An exact copy of the entries is required, with every image omitted.

┌──

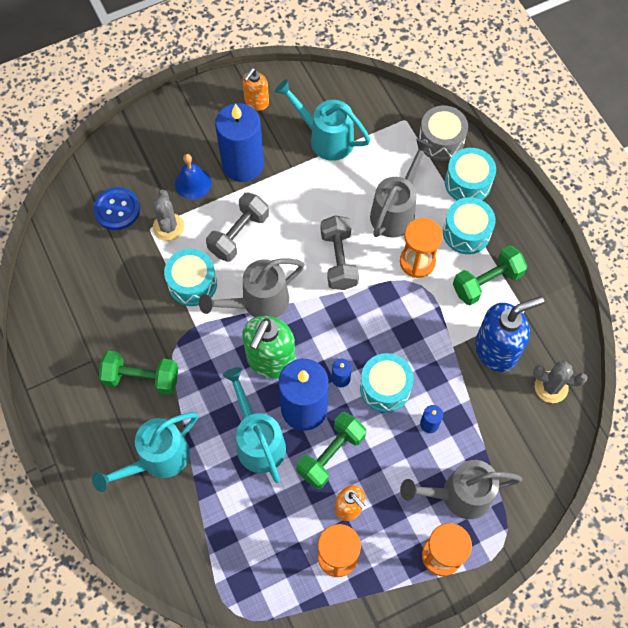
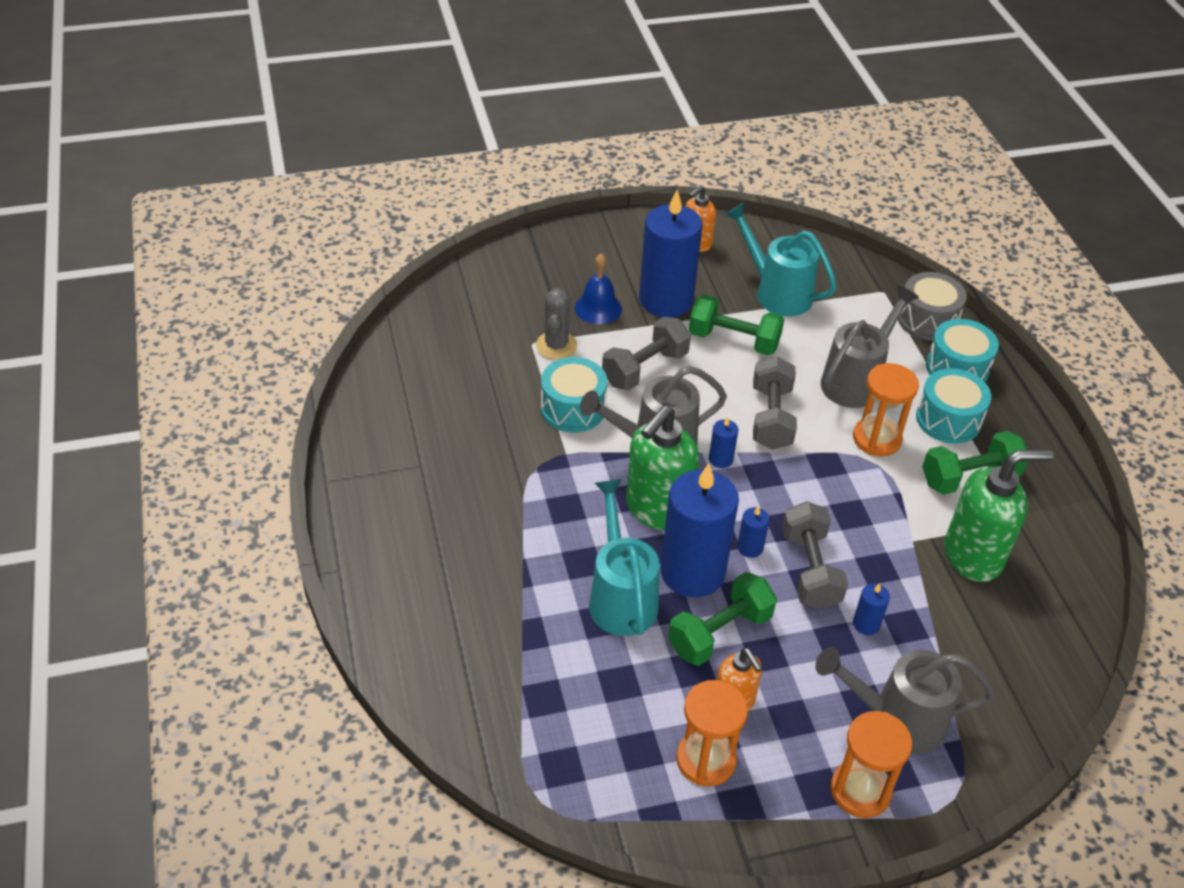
camera: 10 degrees right, 20 degrees down
(117, 209) = (496, 317): blue button -> none
(141, 378) = (480, 497): green dumbbell -> green dumbbell (733, 340)
(157, 459) = (478, 591): turquoise watering can -> none
(308, 305) = (720, 459): none -> blue candle
(385, 388) = (810, 570): turquoise drum -> grey dumbbell
(496, 350) = (973, 556): blue soap dispenser -> green soap dispenser
(551, 387) = (1048, 614): grey cactus -> none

└──

**Answer to this exercise**
camera: 10 degrees right, 20 degrees down
(117, 209) = (496, 317): blue button -> none
(141, 378) = (480, 497): green dumbbell -> green dumbbell (733, 340)
(157, 459) = (478, 591): turquoise watering can -> none
(308, 305) = (720, 459): none -> blue candle
(385, 388) = (810, 570): turquoise drum -> grey dumbbell
(496, 350) = (973, 556): blue soap dispenser -> green soap dispenser
(551, 387) = (1048, 614): grey cactus -> none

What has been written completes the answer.